Records excerpted from a collection
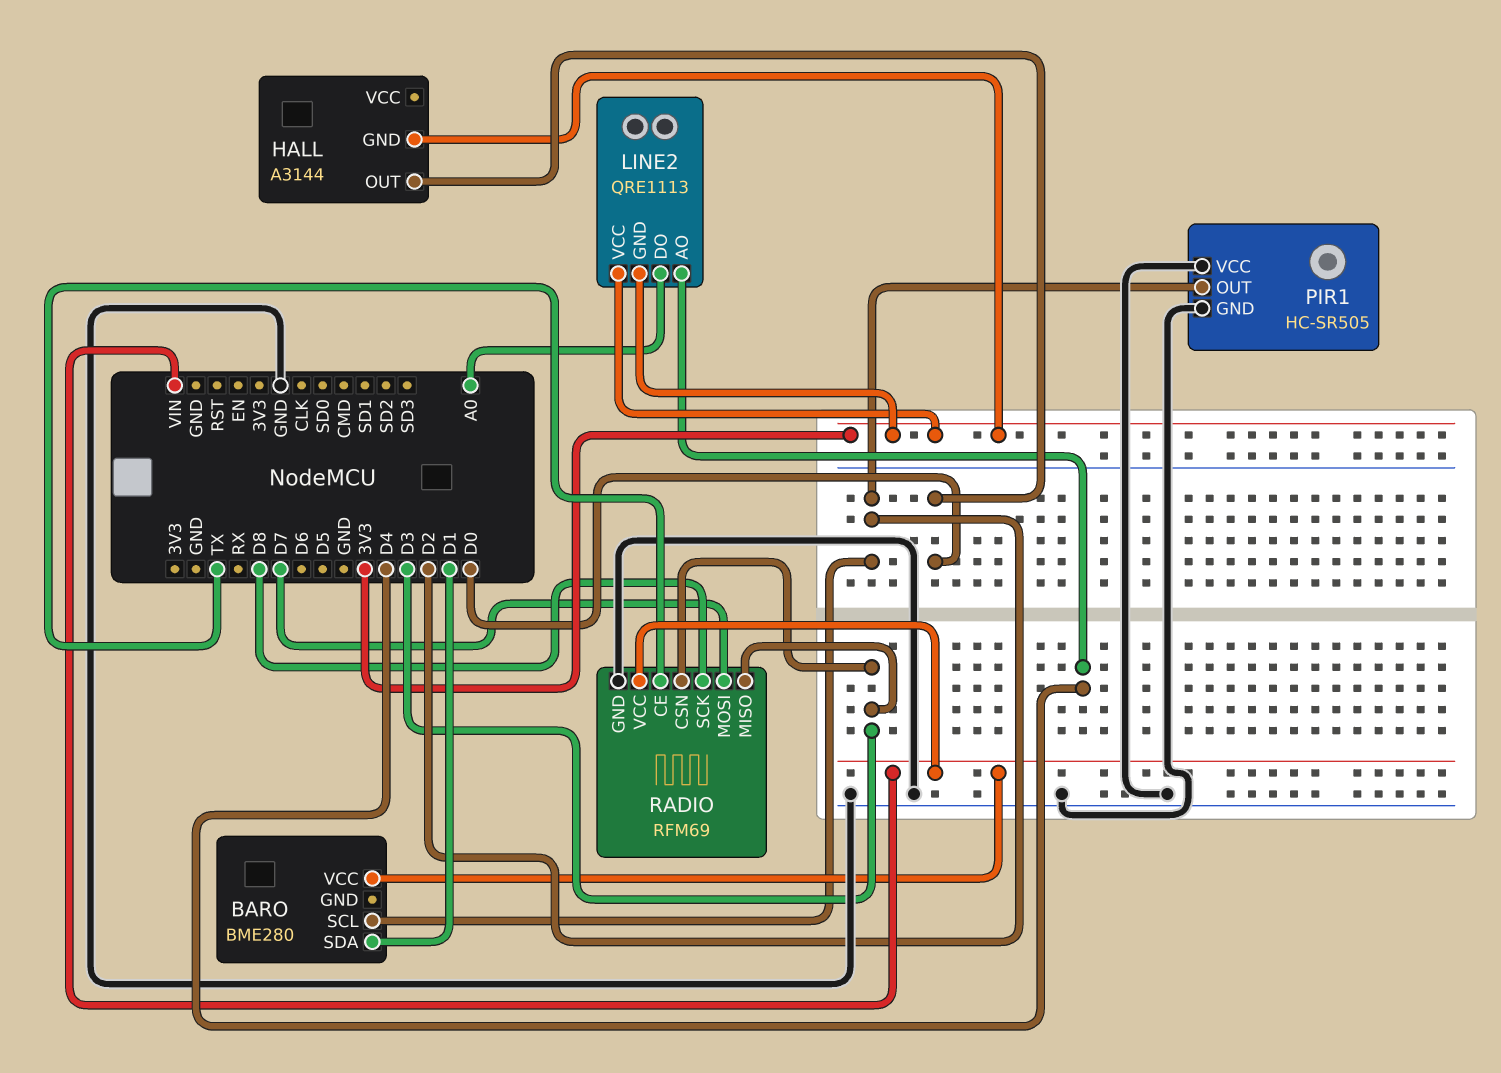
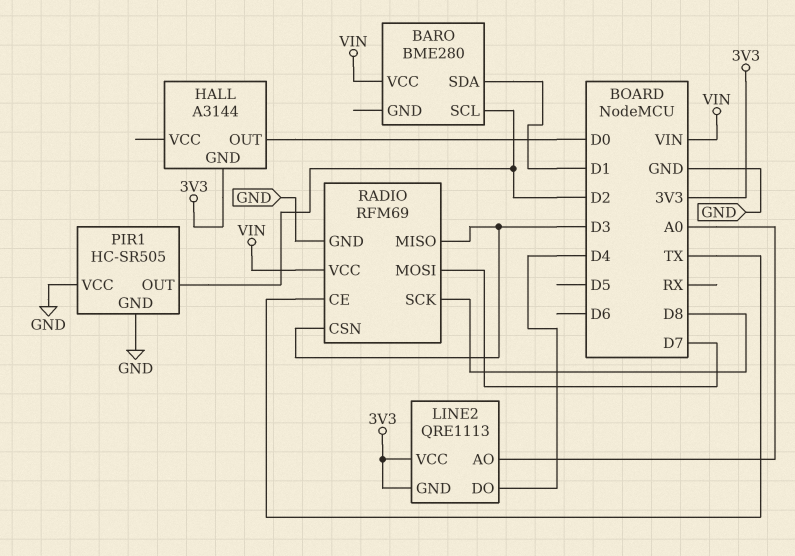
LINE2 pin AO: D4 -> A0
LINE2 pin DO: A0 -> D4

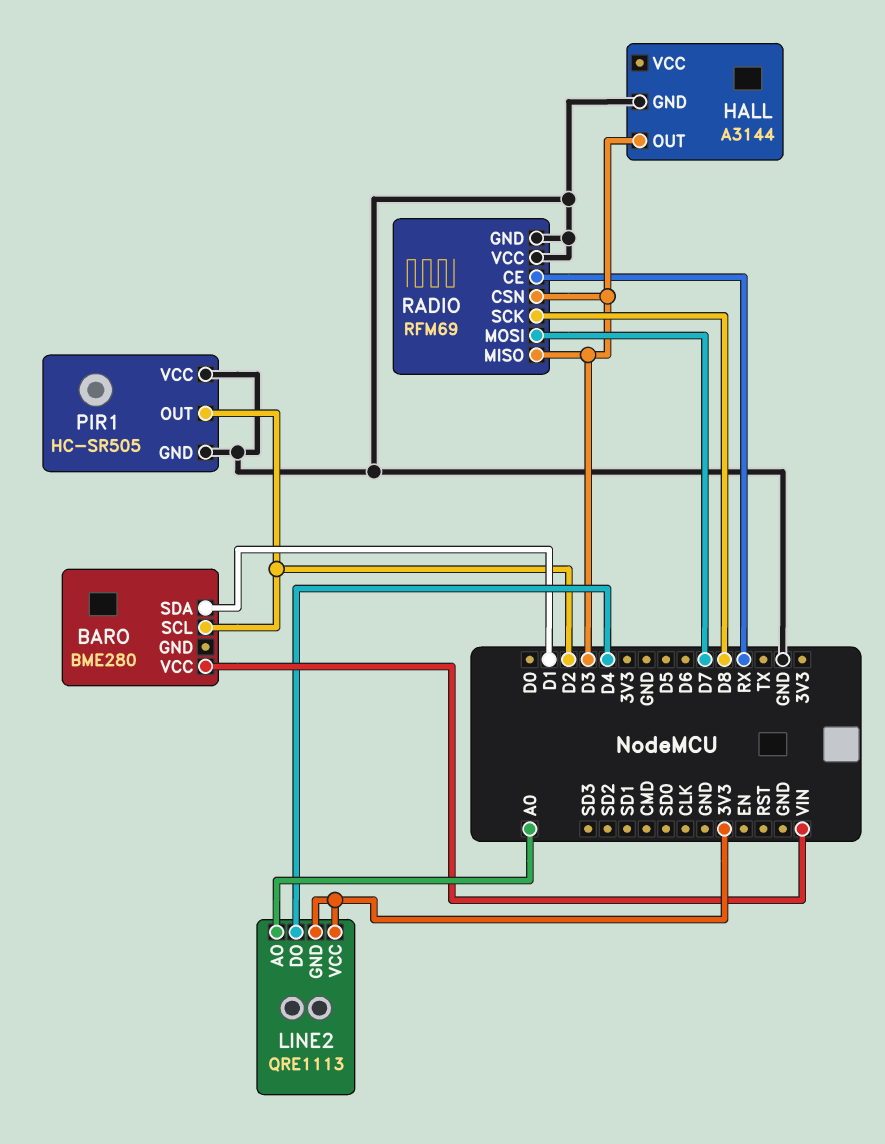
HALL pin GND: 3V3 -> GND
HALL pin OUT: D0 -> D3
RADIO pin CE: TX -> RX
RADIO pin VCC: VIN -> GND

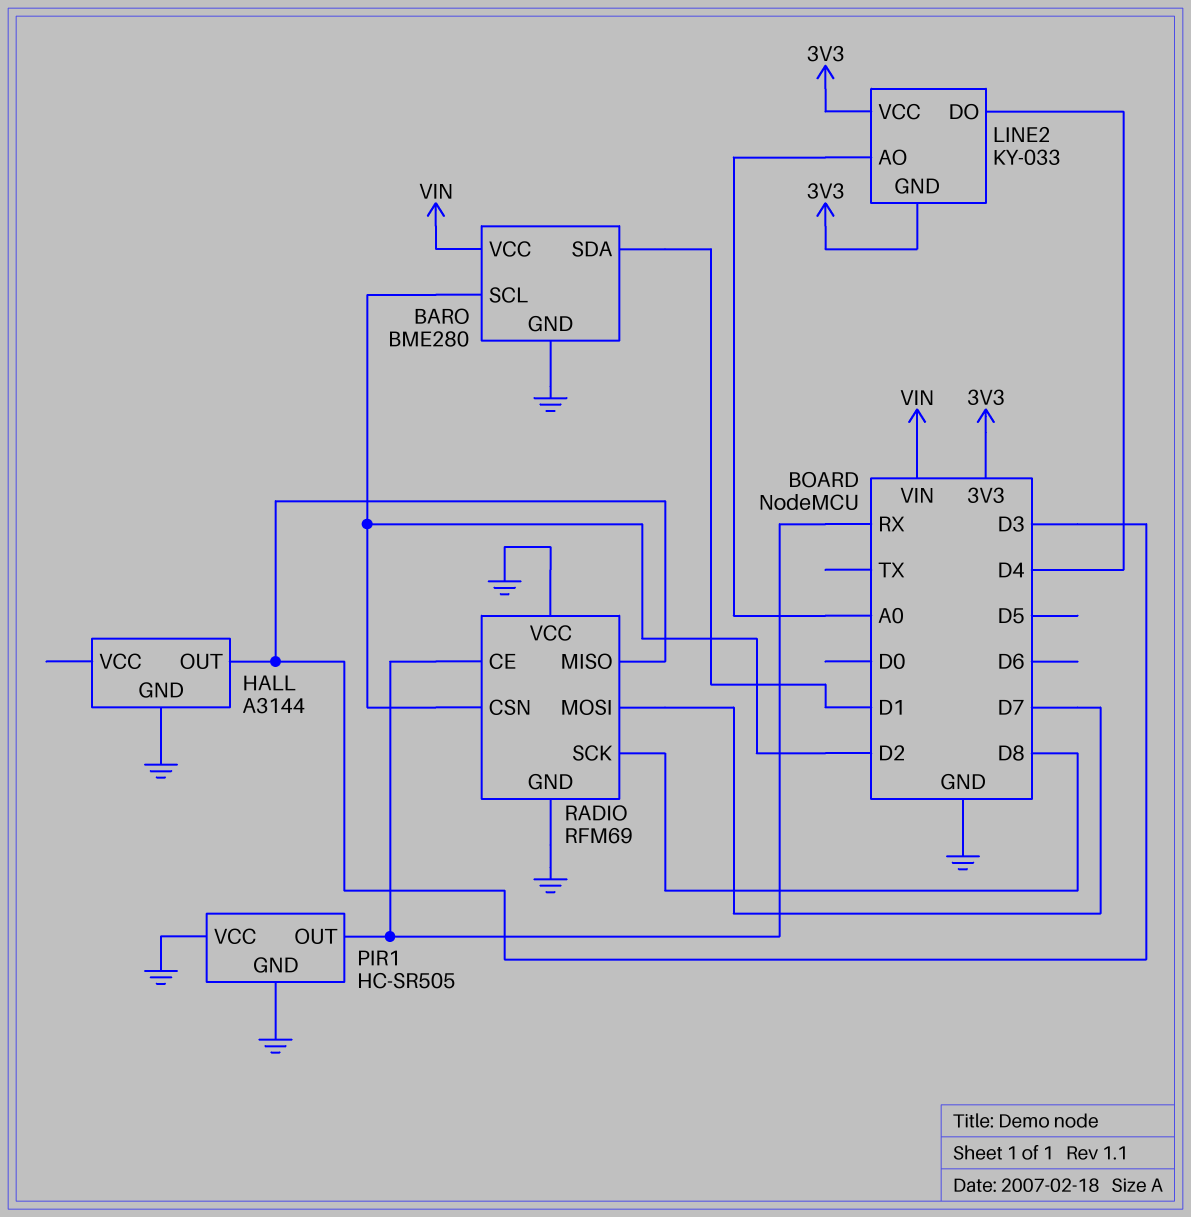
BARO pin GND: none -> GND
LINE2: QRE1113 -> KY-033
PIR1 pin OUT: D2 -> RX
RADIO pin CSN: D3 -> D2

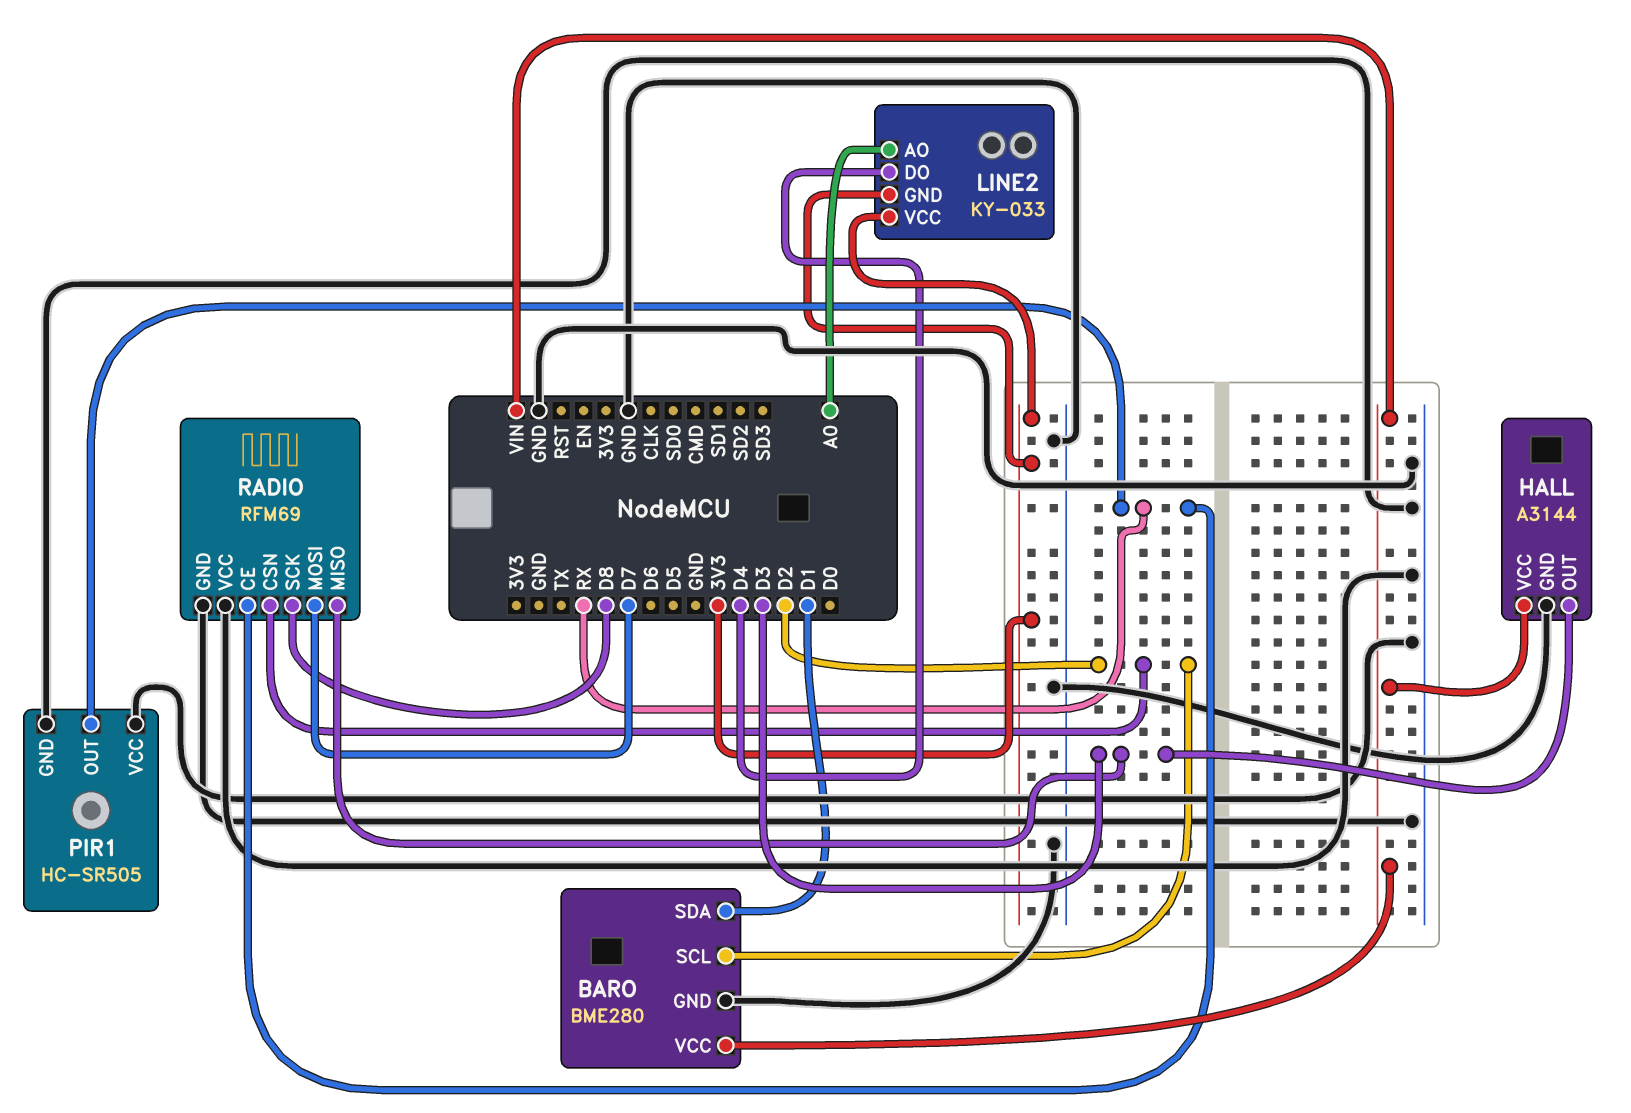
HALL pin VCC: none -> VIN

*What you need to do*.
Retype the data shown above exactly, excluding any picture it contains.

*Response for this exercise*.
LINE2 pin AO: D4 -> A0
LINE2 pin DO: A0 -> D4

HALL pin GND: 3V3 -> GND
HALL pin OUT: D0 -> D3
RADIO pin CE: TX -> RX
RADIO pin VCC: VIN -> GND

BARO pin GND: none -> GND
LINE2: QRE1113 -> KY-033
PIR1 pin OUT: D2 -> RX
RADIO pin CSN: D3 -> D2

HALL pin VCC: none -> VIN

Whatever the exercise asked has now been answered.